(Stored items)
##############################
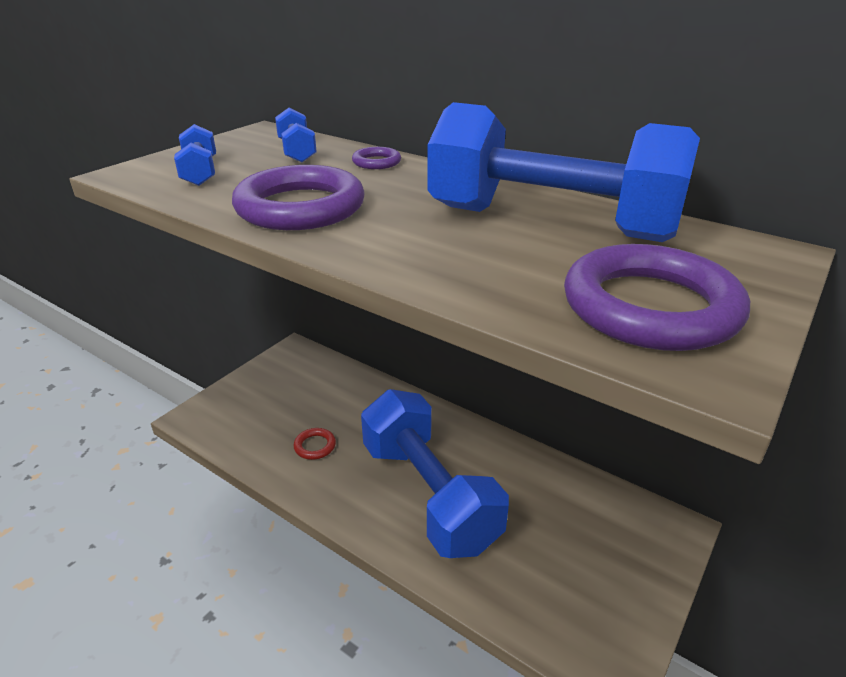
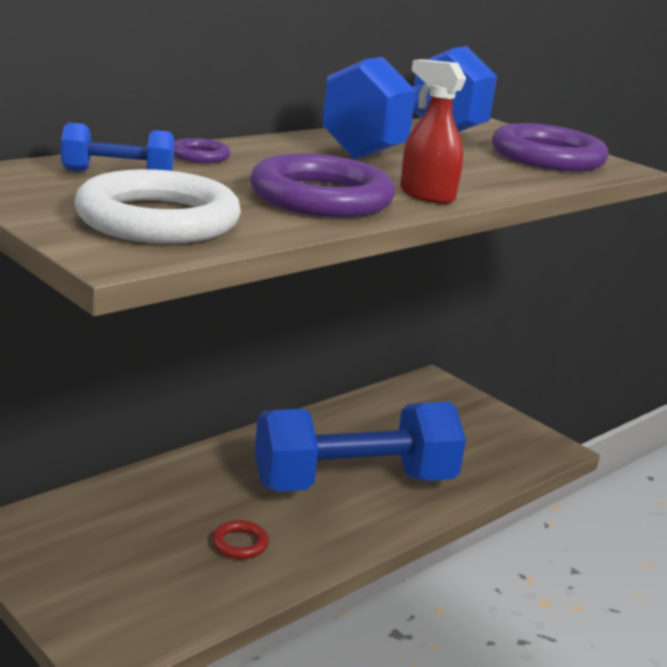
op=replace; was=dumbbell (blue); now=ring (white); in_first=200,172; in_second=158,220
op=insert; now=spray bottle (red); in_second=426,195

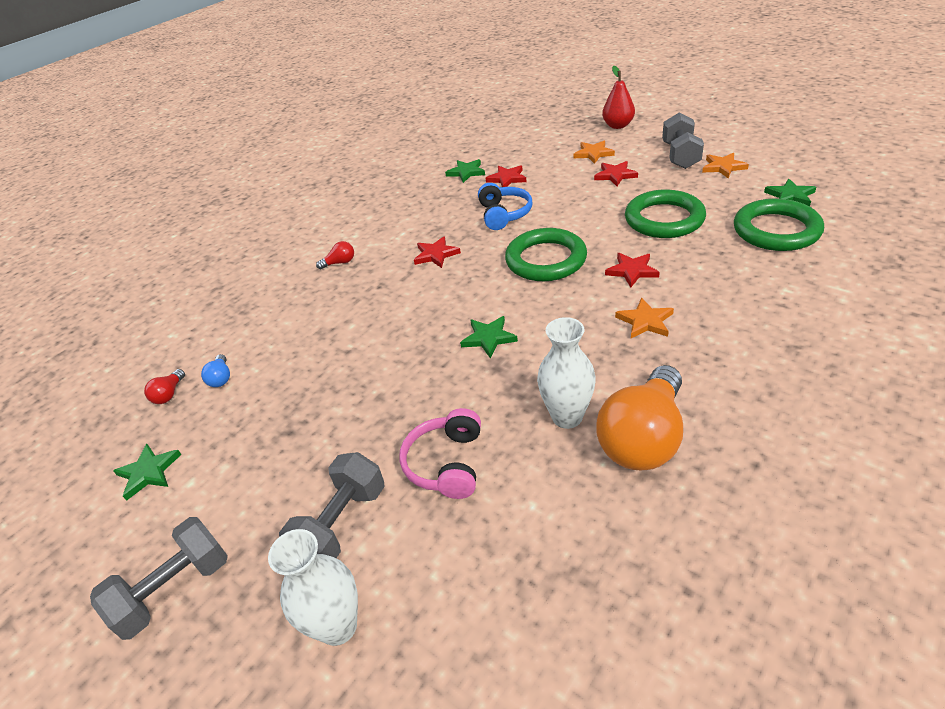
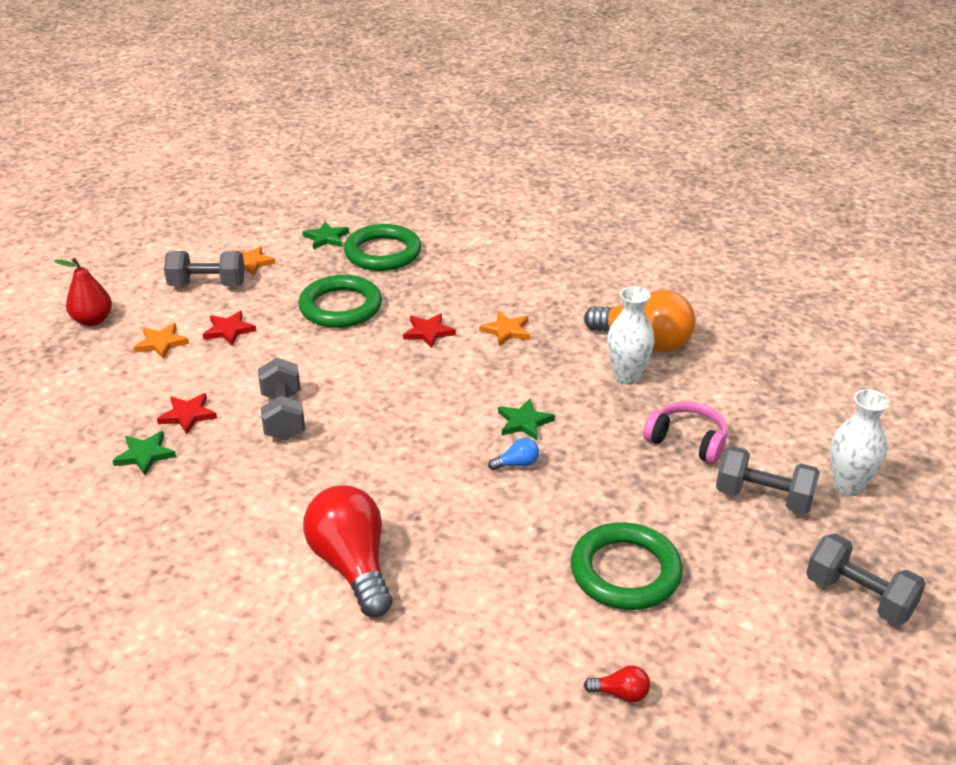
op=delete; was=star (green); in_first=149,472
op=move; was=light bulb (blue); in_first=221,378; in_second=517,464
op=resize; was=light bulb (red); in_first=340,263; in_second=352,565; ratio=2.46
op=rotate; was=headphones (pink); in_first=446,463; in_second=687,441; clockwise=-150
op=delete; was=star (red); in_first=436,254
op=replace; was=headphones (blue); now=dumbbell (grey); in_first=504,214; in_second=283,416
op=move; was=ring (green); in_first=546,260; in_second=625,572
##############################
▶ [Work request]
The records above must be returned exactly, with each picture omitted.

▶ [Exercise answer]
op=replace; was=dumbbell (blue); now=ring (white); in_first=200,172; in_second=158,220
op=insert; now=spray bottle (red); in_second=426,195

op=delete; was=star (green); in_first=149,472
op=move; was=light bulb (blue); in_first=221,378; in_second=517,464
op=resize; was=light bulb (red); in_first=340,263; in_second=352,565; ratio=2.46
op=rotate; was=headphones (pink); in_first=446,463; in_second=687,441; clockwise=-150
op=delete; was=star (red); in_first=436,254
op=replace; was=headphones (blue); now=dumbbell (grey); in_first=504,214; in_second=283,416
op=move; was=ring (green); in_first=546,260; in_second=625,572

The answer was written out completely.